▶ Required work: Show every line of the data that contains the string "BUTTON".

▶ The data:
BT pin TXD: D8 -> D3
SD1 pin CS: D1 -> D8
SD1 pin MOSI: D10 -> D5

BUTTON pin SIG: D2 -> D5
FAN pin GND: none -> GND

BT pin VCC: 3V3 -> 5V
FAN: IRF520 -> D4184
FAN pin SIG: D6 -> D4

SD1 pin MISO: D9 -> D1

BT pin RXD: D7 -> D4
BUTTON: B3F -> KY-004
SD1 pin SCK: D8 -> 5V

▶ Exercise answer:
BUTTON pin SIG: D2 -> D5
BUTTON: B3F -> KY-004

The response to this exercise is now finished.